- Action item -
Transcribed word for word, the lines below from the one with "cyan round brick" through the last line of the records form the answer; no picture is to be included.

====== Records shown ======

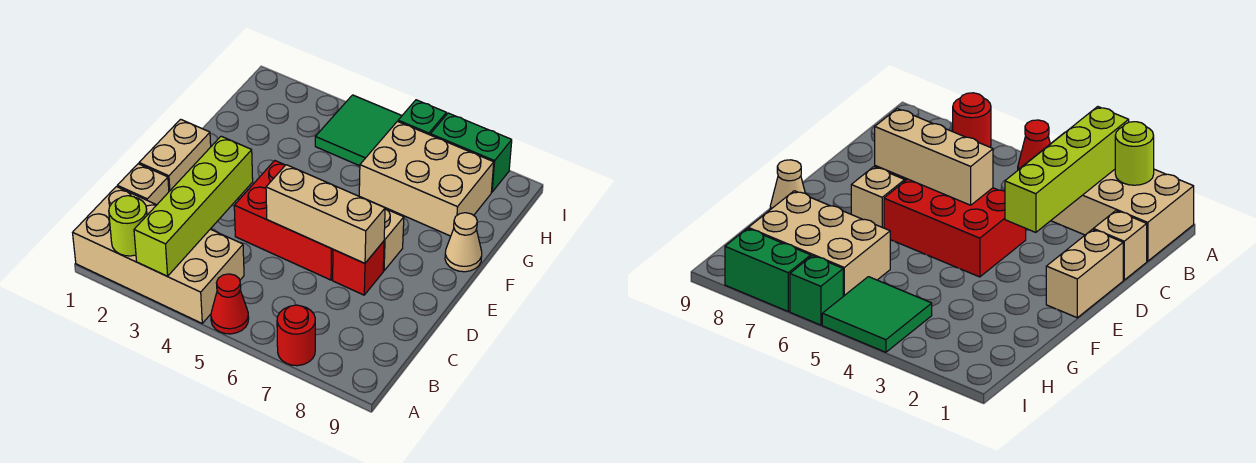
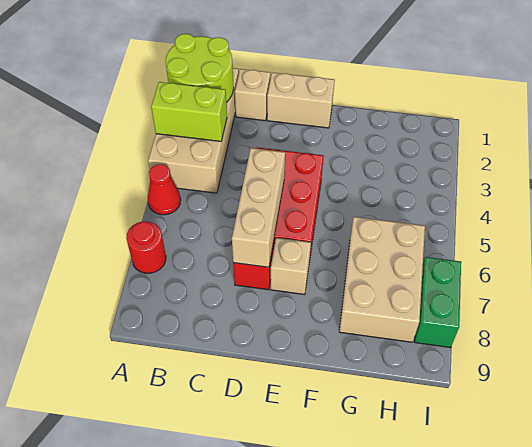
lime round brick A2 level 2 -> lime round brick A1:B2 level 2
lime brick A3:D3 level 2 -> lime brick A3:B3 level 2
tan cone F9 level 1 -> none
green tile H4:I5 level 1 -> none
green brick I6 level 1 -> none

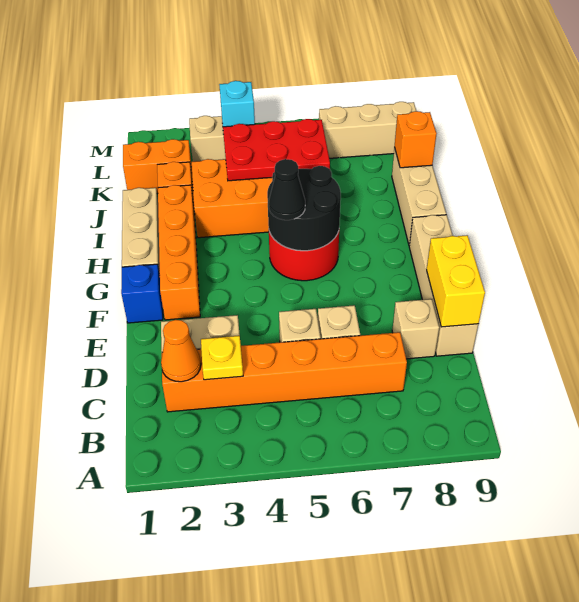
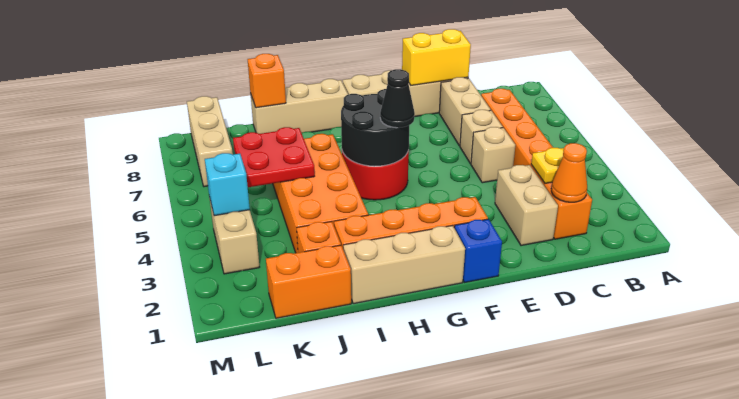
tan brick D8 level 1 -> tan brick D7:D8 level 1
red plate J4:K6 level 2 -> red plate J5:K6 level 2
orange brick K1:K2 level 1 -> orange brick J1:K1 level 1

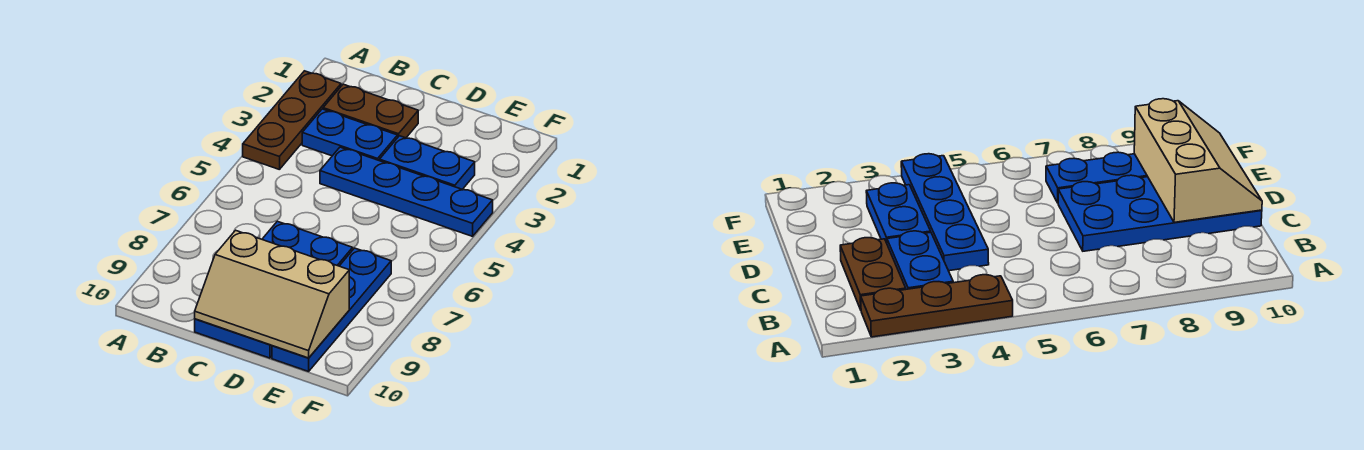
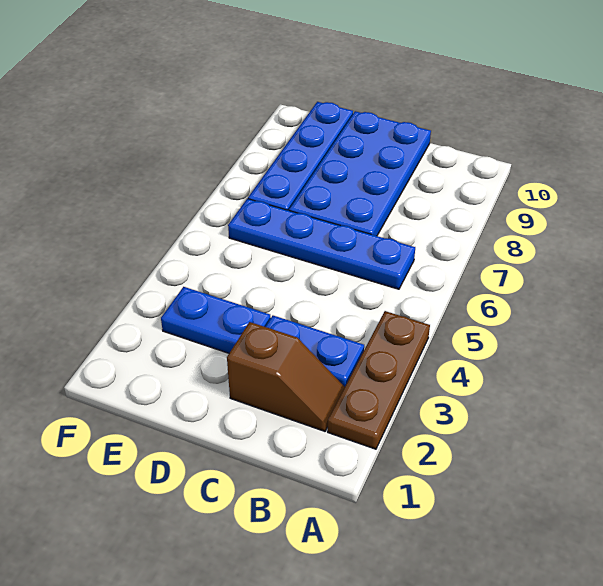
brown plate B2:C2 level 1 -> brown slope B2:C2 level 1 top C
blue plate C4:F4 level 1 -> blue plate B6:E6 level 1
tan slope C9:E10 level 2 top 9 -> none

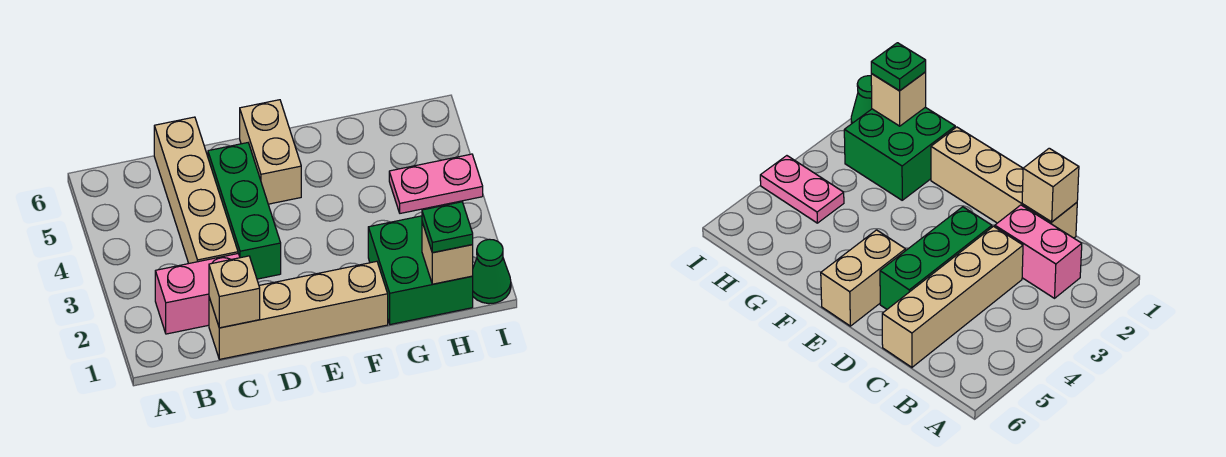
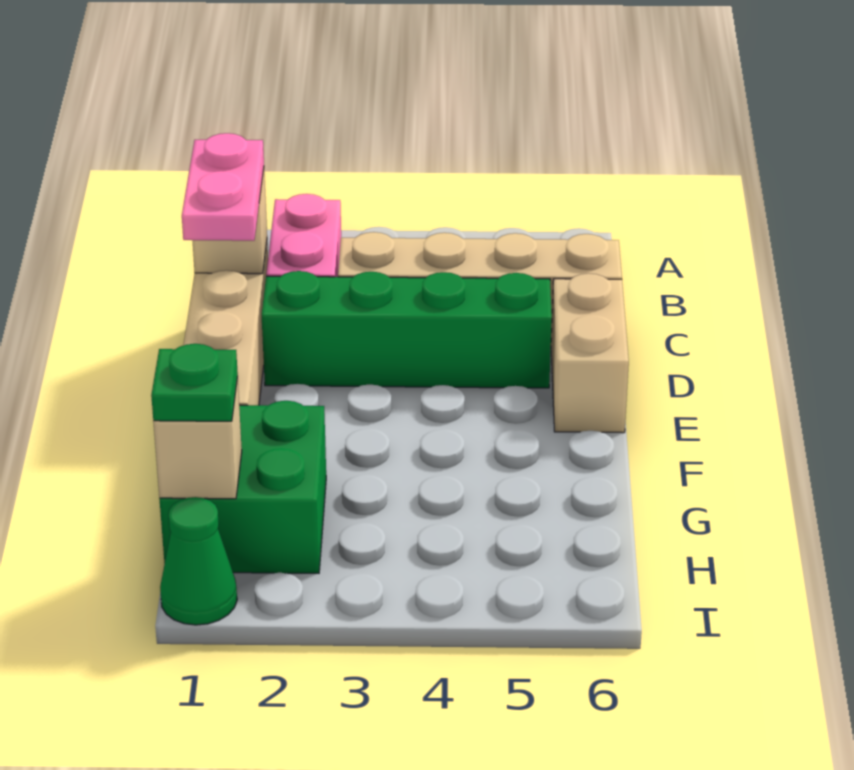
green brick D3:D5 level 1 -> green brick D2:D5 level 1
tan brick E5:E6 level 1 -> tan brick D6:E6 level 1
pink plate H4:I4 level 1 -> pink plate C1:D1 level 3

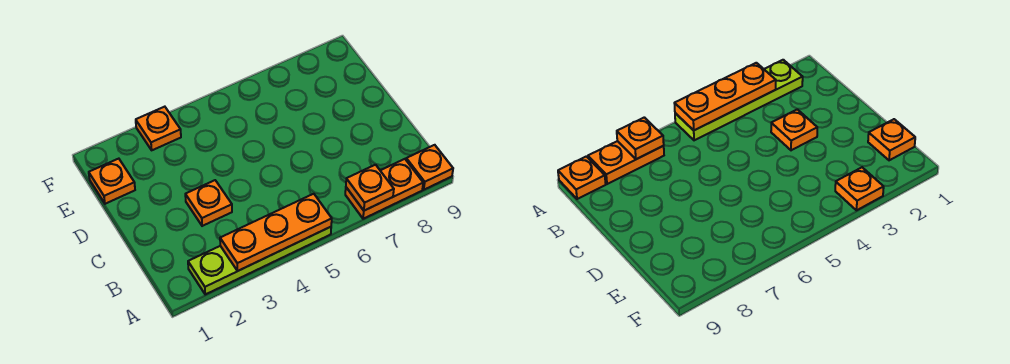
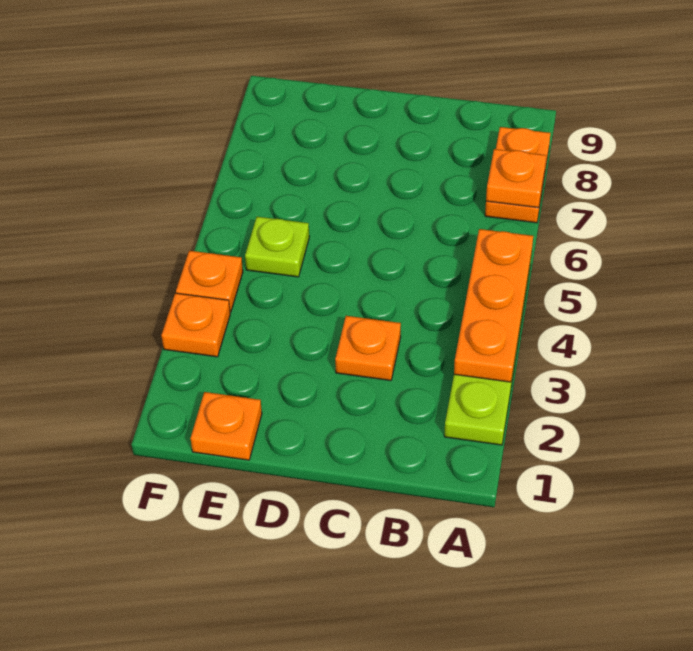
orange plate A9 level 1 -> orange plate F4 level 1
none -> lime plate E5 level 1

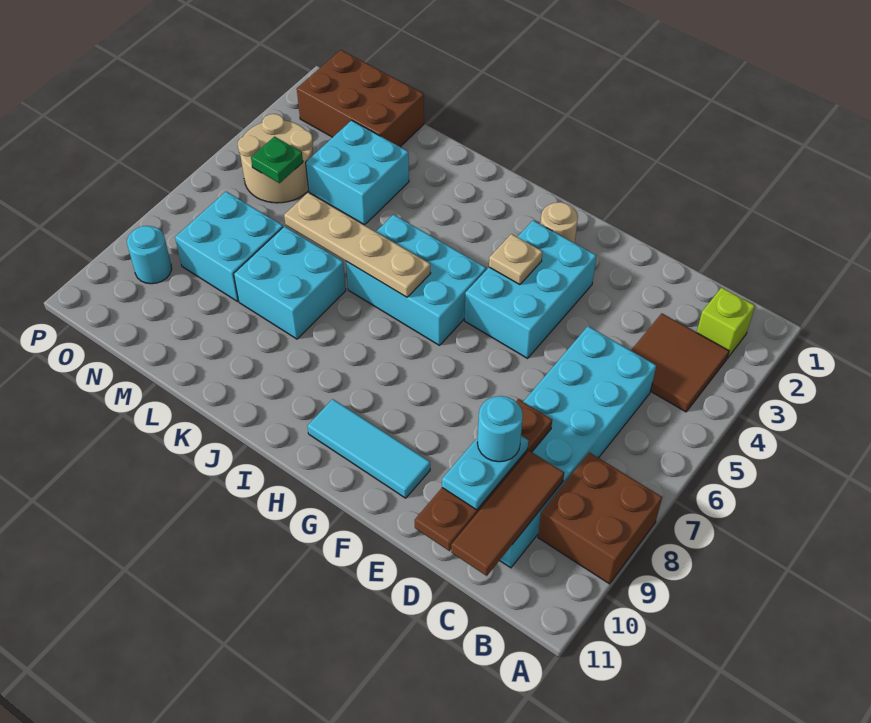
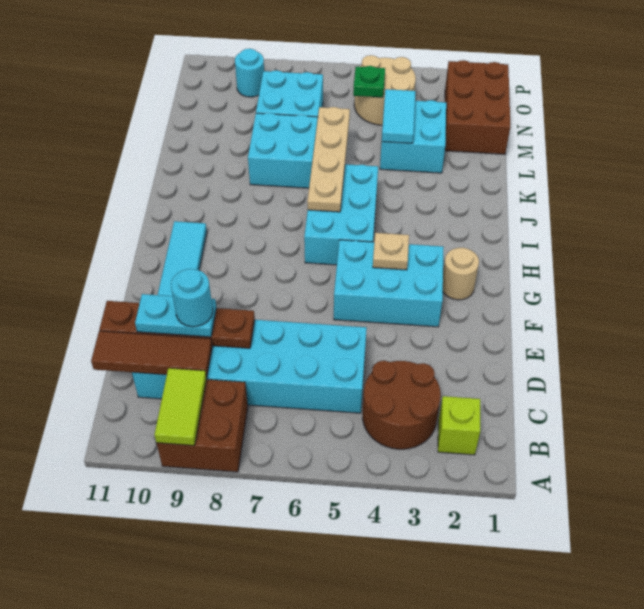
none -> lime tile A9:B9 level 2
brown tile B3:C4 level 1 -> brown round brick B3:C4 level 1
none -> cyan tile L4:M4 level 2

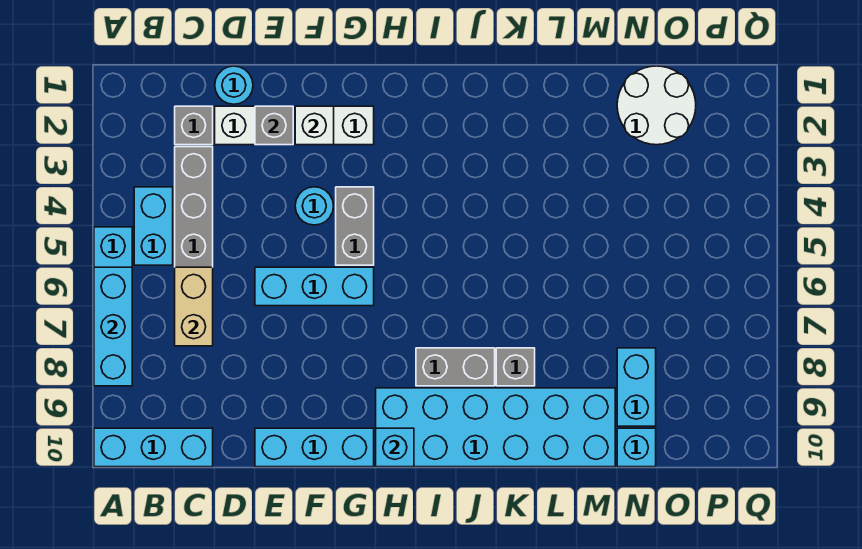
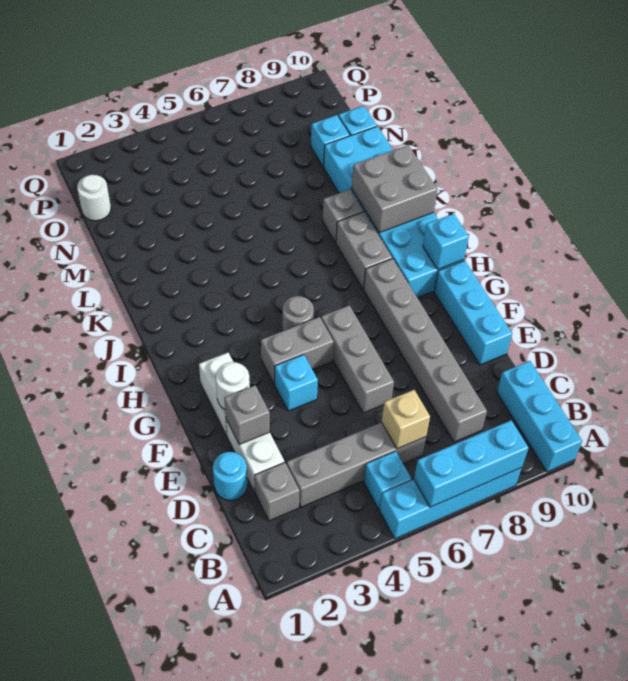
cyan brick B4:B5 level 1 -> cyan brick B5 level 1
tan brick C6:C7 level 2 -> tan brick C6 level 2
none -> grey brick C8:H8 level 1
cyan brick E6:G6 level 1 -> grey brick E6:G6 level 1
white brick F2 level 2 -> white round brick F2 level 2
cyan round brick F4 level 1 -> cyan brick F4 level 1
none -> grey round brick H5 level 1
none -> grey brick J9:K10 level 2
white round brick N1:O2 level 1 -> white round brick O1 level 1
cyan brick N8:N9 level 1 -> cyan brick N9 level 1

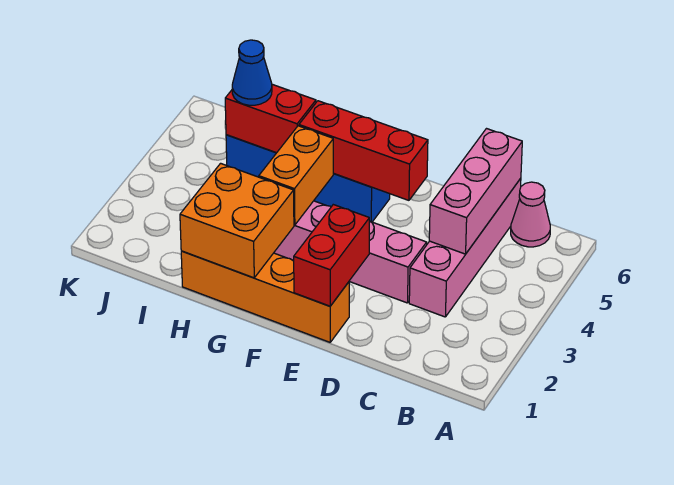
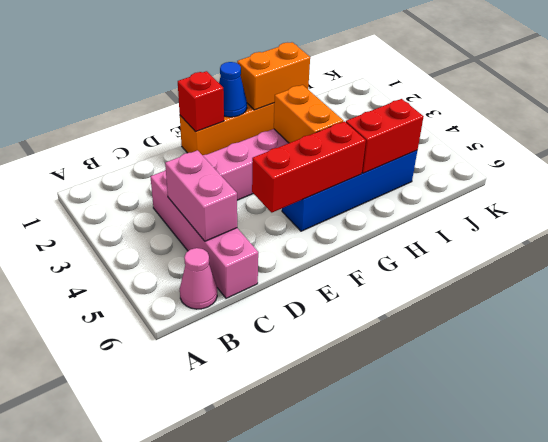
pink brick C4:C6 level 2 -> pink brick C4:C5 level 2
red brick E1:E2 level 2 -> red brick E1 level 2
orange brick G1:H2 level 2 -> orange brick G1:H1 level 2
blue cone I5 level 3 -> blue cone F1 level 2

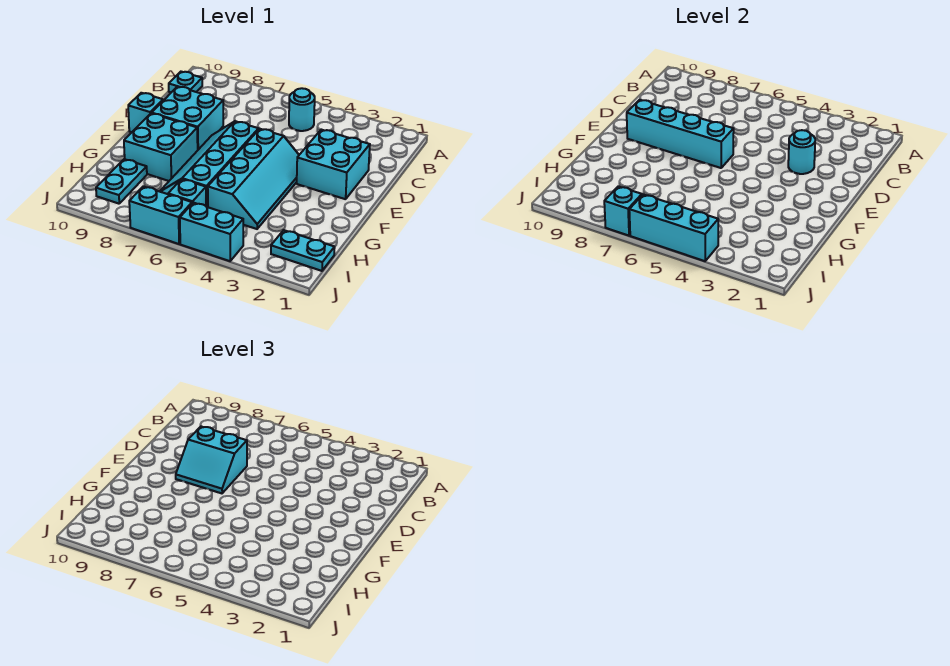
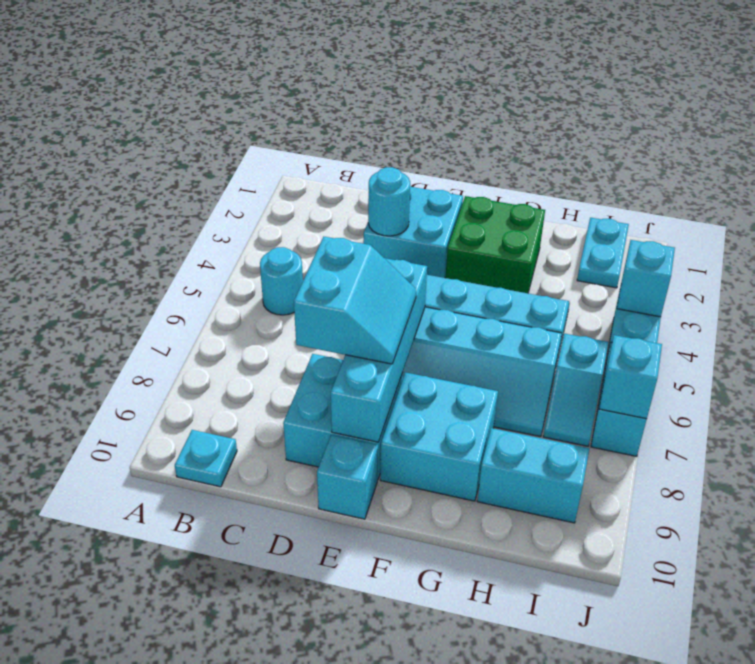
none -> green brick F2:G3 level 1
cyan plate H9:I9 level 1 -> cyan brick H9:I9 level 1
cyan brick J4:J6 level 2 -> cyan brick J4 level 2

======

- Solution to the problem -
cyan round brick F4 level 1 -> cyan brick F4 level 1
none -> grey round brick H5 level 1
none -> grey brick J9:K10 level 2
white round brick N1:O2 level 1 -> white round brick O1 level 1
cyan brick N8:N9 level 1 -> cyan brick N9 level 1

pink brick C4:C6 level 2 -> pink brick C4:C5 level 2
red brick E1:E2 level 2 -> red brick E1 level 2
orange brick G1:H2 level 2 -> orange brick G1:H1 level 2
blue cone I5 level 3 -> blue cone F1 level 2

none -> green brick F2:G3 level 1
cyan plate H9:I9 level 1 -> cyan brick H9:I9 level 1
cyan brick J4:J6 level 2 -> cyan brick J4 level 2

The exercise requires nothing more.